Work item = Transcribe the listing that follows in full, exactly, and drop its images.

Input material =
____
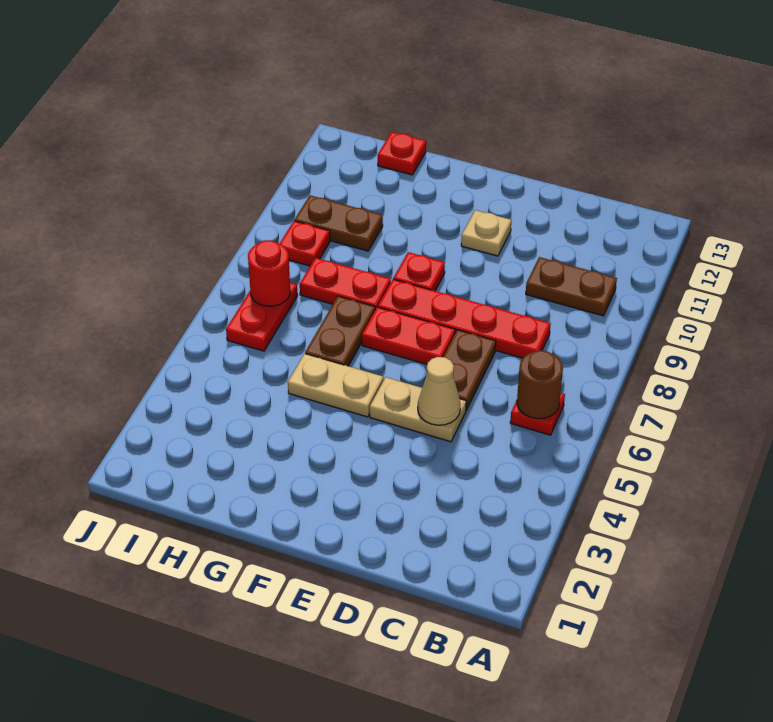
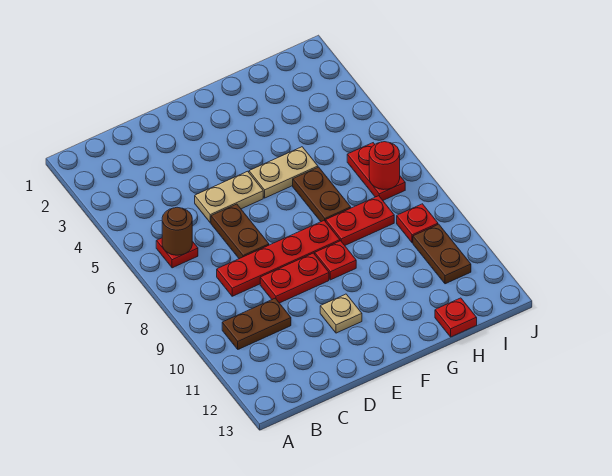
tan 1x1 cone [418,357,461,425] -> none
red 1x2 plate [362,307,455,364] -> red 1x2 plate moved to [260,253,329,303]
brown 1x2 plate [295,195,383,251] -> brown 1x2 plate turned to [413,224,471,284]

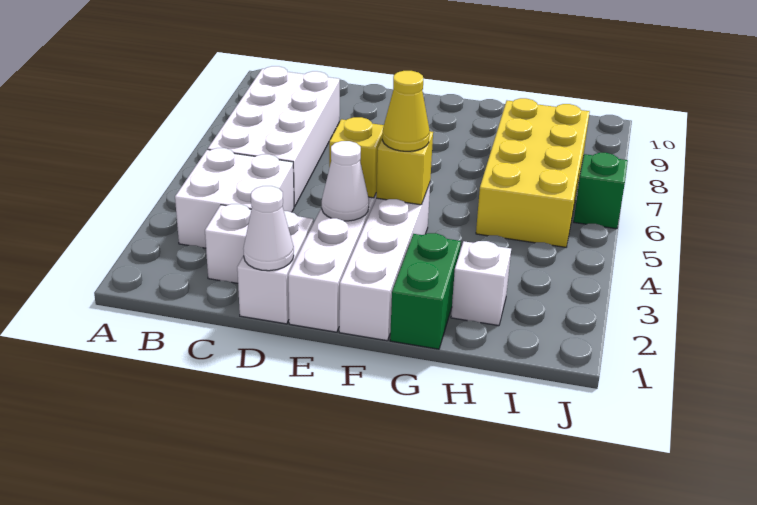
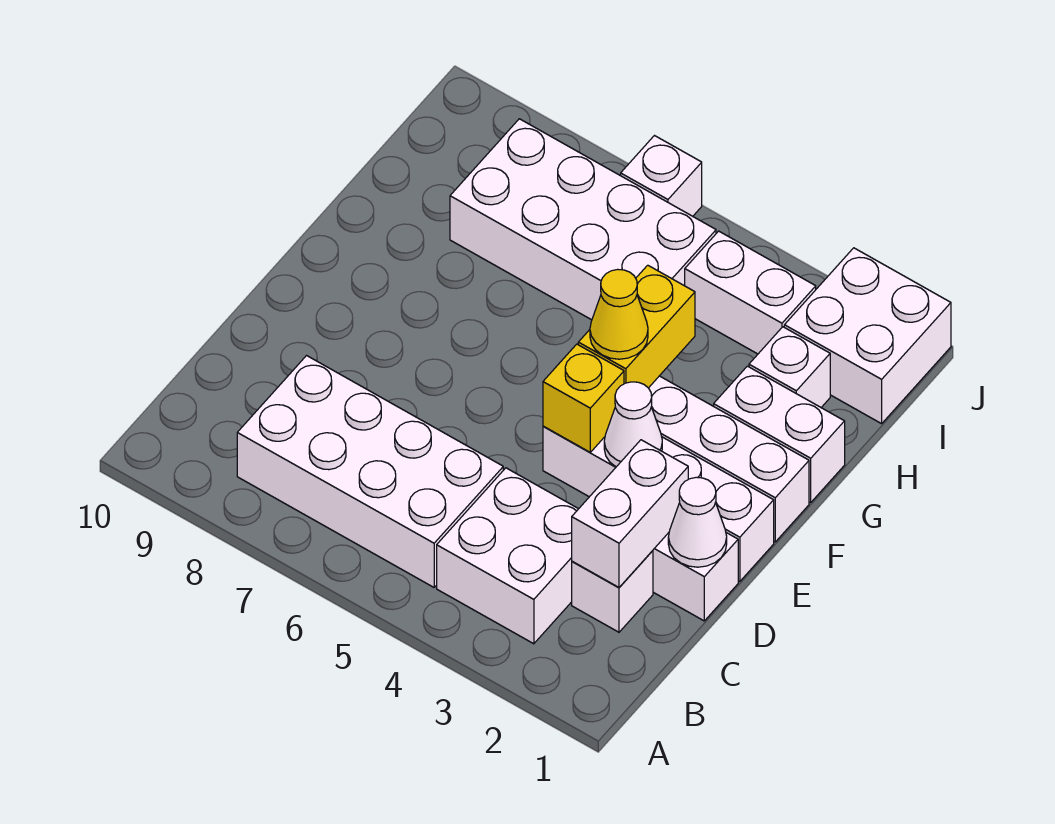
none -> white 1x2 brick [572,440,688,588]
yellow 1x1 brick [376,131,433,205] -> yellow 1x2 brick [578,265,695,388]
green 1x2 brick [390,233,461,349] -> white 1x2 brick [714,366,845,502]
yellow 2x4 brick [476,98,590,247] -> white 2x4 brick [450,119,716,320]
none -> white 2x2 brick [784,248,951,424]
none -> white 1x2 brick [685,231,816,354]
green 1x1 brick [574,153,628,229] -> white 1x1 brick [621,136,702,216]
____
Solved problem =
tan 1x1 cone [418,357,461,425] -> none
red 1x2 plate [362,307,455,364] -> red 1x2 plate moved to [260,253,329,303]
brown 1x2 plate [295,195,383,251] -> brown 1x2 plate turned to [413,224,471,284]

none -> white 1x2 brick [572,440,688,588]
yellow 1x1 brick [376,131,433,205] -> yellow 1x2 brick [578,265,695,388]
green 1x2 brick [390,233,461,349] -> white 1x2 brick [714,366,845,502]
yellow 2x4 brick [476,98,590,247] -> white 2x4 brick [450,119,716,320]
none -> white 2x2 brick [784,248,951,424]
none -> white 1x2 brick [685,231,816,354]
green 1x1 brick [574,153,628,229] -> white 1x1 brick [621,136,702,216]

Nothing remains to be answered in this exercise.